Work instructions:
Count how many of the lines below contain the word "purple", with case counting. Reply with the number only.

Excerpted records:

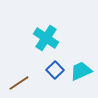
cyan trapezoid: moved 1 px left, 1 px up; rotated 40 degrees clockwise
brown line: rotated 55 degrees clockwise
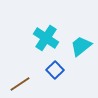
cyan trapezoid: moved 25 px up; rotated 15 degrees counterclockwise
brown line: moved 1 px right, 1 px down
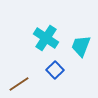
cyan trapezoid: rotated 30 degrees counterclockwise
brown line: moved 1 px left
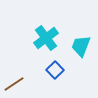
cyan cross: rotated 20 degrees clockwise
brown line: moved 5 px left
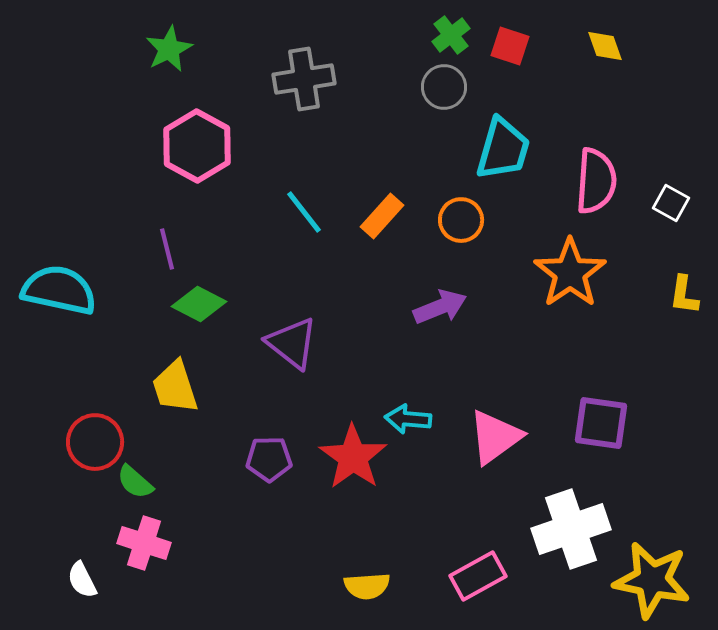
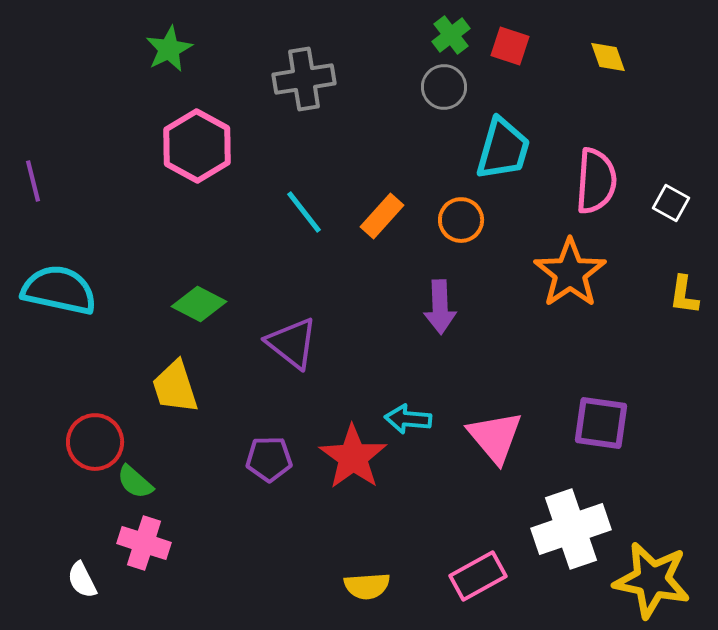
yellow diamond: moved 3 px right, 11 px down
purple line: moved 134 px left, 68 px up
purple arrow: rotated 110 degrees clockwise
pink triangle: rotated 34 degrees counterclockwise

Result:
2